Directions for this task - For each entry below, output it exactly as it stands.

***** Provided records

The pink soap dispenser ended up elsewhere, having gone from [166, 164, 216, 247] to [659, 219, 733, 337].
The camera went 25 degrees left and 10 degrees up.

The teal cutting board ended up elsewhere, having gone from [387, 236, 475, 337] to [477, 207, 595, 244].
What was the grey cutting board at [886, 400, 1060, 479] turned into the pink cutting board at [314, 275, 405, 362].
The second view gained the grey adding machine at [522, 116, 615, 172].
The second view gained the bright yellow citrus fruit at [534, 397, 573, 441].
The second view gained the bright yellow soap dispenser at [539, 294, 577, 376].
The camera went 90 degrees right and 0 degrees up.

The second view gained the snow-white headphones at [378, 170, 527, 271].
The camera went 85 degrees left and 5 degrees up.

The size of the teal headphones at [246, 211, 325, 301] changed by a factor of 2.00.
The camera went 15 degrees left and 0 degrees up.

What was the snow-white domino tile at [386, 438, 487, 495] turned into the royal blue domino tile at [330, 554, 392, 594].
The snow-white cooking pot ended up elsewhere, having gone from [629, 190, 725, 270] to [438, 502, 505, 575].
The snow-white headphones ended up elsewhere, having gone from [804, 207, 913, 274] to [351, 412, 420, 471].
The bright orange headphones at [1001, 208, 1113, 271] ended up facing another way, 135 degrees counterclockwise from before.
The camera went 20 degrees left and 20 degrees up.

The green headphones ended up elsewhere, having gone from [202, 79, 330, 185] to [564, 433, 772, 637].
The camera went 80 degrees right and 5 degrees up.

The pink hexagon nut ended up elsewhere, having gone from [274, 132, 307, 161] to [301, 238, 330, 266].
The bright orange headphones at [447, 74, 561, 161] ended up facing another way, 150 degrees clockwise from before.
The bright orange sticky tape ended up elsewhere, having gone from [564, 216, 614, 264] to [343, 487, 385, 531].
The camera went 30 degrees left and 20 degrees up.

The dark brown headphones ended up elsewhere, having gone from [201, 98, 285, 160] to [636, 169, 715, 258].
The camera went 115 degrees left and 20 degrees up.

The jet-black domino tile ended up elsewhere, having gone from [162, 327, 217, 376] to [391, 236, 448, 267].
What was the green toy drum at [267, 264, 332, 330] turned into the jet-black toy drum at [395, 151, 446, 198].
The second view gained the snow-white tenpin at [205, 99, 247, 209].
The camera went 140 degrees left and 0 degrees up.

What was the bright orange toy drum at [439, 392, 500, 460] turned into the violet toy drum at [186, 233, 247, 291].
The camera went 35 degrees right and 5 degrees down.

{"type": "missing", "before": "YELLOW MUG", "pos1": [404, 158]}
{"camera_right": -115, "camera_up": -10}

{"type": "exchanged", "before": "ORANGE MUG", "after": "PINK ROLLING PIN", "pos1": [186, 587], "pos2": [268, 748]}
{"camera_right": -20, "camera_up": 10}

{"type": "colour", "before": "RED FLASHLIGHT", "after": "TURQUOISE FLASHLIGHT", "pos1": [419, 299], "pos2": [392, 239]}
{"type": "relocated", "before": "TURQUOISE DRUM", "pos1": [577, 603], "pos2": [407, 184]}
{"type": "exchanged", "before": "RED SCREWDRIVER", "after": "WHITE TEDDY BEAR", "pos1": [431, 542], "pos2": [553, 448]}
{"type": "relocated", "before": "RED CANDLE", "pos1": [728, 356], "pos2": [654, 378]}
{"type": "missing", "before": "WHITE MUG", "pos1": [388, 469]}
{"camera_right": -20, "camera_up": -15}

**********

Response below -
The pink soap dispenser ended up elsewhere, having gone from [166, 164, 216, 247] to [659, 219, 733, 337].
The camera went 25 degrees left and 10 degrees up.

The teal cutting board ended up elsewhere, having gone from [387, 236, 475, 337] to [477, 207, 595, 244].
What was the grey cutting board at [886, 400, 1060, 479] turned into the pink cutting board at [314, 275, 405, 362].
The second view gained the grey adding machine at [522, 116, 615, 172].
The second view gained the bright yellow citrus fruit at [534, 397, 573, 441].
The second view gained the bright yellow soap dispenser at [539, 294, 577, 376].
The camera went 90 degrees right and 0 degrees up.

The second view gained the snow-white headphones at [378, 170, 527, 271].
The camera went 85 degrees left and 5 degrees up.

The size of the teal headphones at [246, 211, 325, 301] changed by a factor of 2.00.
The camera went 15 degrees left and 0 degrees up.

What was the snow-white domino tile at [386, 438, 487, 495] turned into the royal blue domino tile at [330, 554, 392, 594].
The snow-white cooking pot ended up elsewhere, having gone from [629, 190, 725, 270] to [438, 502, 505, 575].
The snow-white headphones ended up elsewhere, having gone from [804, 207, 913, 274] to [351, 412, 420, 471].
The bright orange headphones at [1001, 208, 1113, 271] ended up facing another way, 135 degrees counterclockwise from before.
The camera went 20 degrees left and 20 degrees up.

The green headphones ended up elsewhere, having gone from [202, 79, 330, 185] to [564, 433, 772, 637].
The camera went 80 degrees right and 5 degrees up.

The pink hexagon nut ended up elsewhere, having gone from [274, 132, 307, 161] to [301, 238, 330, 266].
The bright orange headphones at [447, 74, 561, 161] ended up facing another way, 150 degrees clockwise from before.
The bright orange sticky tape ended up elsewhere, having gone from [564, 216, 614, 264] to [343, 487, 385, 531].
The camera went 30 degrees left and 20 degrees up.

The dark brown headphones ended up elsewhere, having gone from [201, 98, 285, 160] to [636, 169, 715, 258].
The camera went 115 degrees left and 20 degrees up.

The jet-black domino tile ended up elsewhere, having gone from [162, 327, 217, 376] to [391, 236, 448, 267].
What was the green toy drum at [267, 264, 332, 330] turned into the jet-black toy drum at [395, 151, 446, 198].
The second view gained the snow-white tenpin at [205, 99, 247, 209].
The camera went 140 degrees left and 0 degrees up.

What was the bright orange toy drum at [439, 392, 500, 460] turned into the violet toy drum at [186, 233, 247, 291].
The camera went 35 degrees right and 5 degrees down.

{"type": "missing", "before": "YELLOW MUG", "pos1": [404, 158]}
{"camera_right": -115, "camera_up": -10}

{"type": "exchanged", "before": "ORANGE MUG", "after": "PINK ROLLING PIN", "pos1": [186, 587], "pos2": [268, 748]}
{"camera_right": -20, "camera_up": 10}

{"type": "colour", "before": "RED FLASHLIGHT", "after": "TURQUOISE FLASHLIGHT", "pos1": [419, 299], "pos2": [392, 239]}
{"type": "relocated", "before": "TURQUOISE DRUM", "pos1": [577, 603], "pos2": [407, 184]}
{"type": "exchanged", "before": "RED SCREWDRIVER", "after": "WHITE TEDDY BEAR", "pos1": [431, 542], "pos2": [553, 448]}
{"type": "relocated", "before": "RED CANDLE", "pos1": [728, 356], "pos2": [654, 378]}
{"type": "missing", "before": "WHITE MUG", "pos1": [388, 469]}
{"camera_right": -20, "camera_up": -15}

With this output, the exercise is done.